__Job__.
Copy each line below in which the string "down" occurs.

[Object change listings]
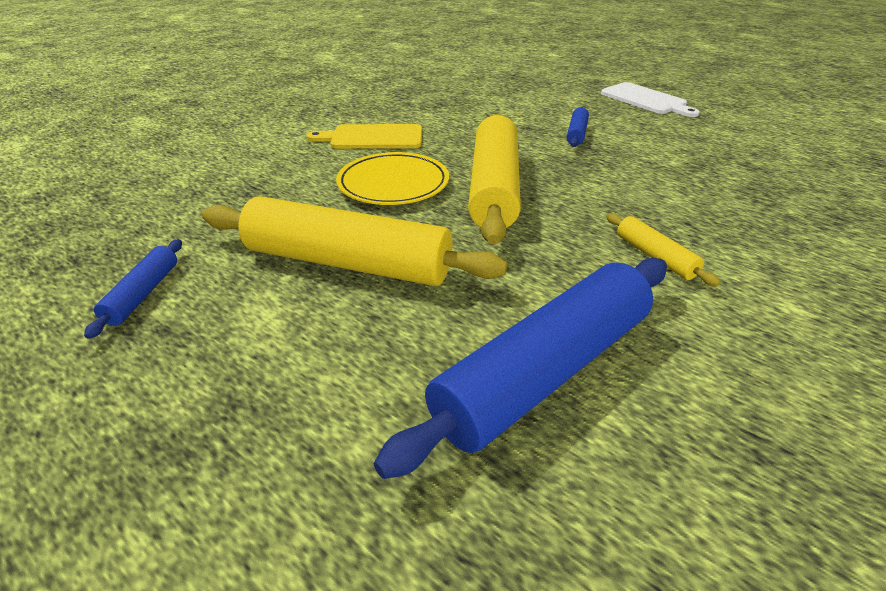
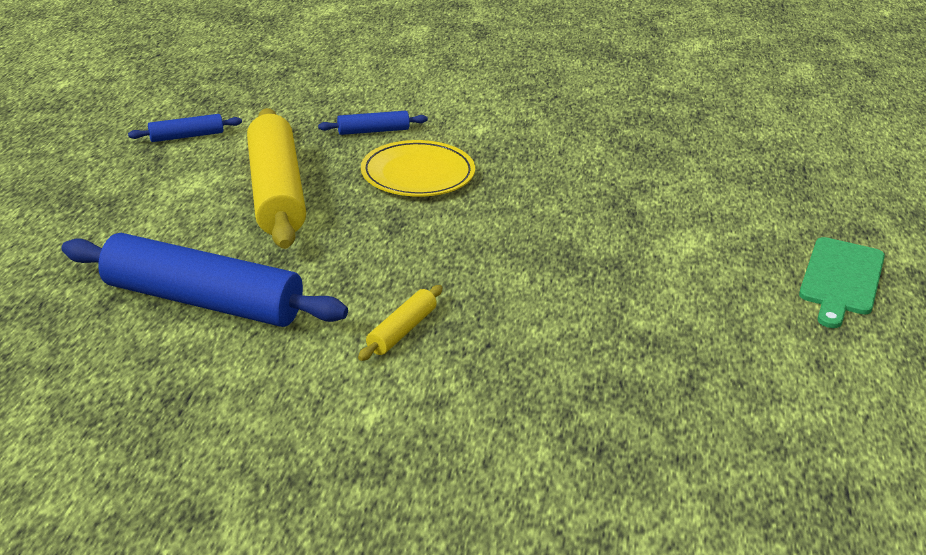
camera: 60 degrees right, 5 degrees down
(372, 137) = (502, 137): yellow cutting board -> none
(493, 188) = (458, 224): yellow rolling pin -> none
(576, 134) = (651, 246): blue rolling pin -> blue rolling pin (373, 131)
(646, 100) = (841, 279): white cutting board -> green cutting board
==
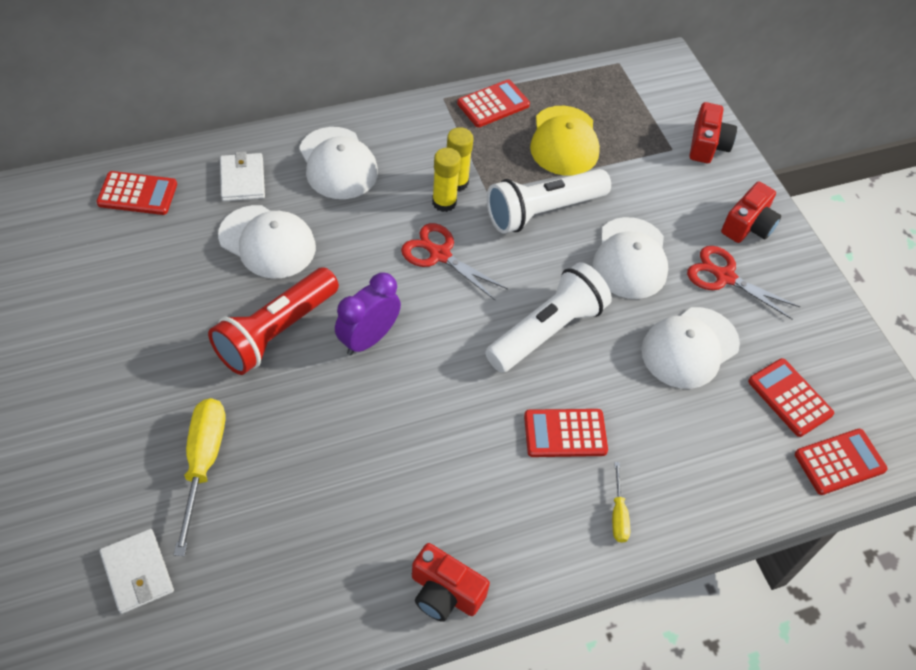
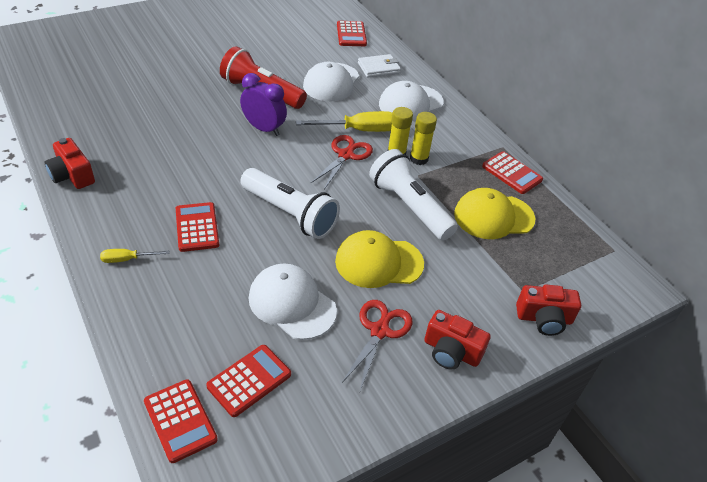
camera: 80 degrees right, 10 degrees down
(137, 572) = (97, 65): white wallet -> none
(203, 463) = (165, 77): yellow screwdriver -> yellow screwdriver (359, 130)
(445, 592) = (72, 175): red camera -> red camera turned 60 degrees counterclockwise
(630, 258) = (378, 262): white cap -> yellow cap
...
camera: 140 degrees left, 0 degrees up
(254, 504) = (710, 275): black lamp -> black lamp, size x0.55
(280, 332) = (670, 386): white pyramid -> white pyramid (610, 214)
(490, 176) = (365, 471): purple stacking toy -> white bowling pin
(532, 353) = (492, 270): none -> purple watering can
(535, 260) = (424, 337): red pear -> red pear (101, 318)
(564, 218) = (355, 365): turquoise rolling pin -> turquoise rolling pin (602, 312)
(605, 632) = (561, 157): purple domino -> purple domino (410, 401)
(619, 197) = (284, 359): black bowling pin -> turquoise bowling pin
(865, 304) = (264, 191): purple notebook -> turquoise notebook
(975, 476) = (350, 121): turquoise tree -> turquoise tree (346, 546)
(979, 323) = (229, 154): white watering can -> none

__Answer to this task__.
camera: 60 degrees right, 5 degrees down
camera: 80 degrees right, 10 degrees down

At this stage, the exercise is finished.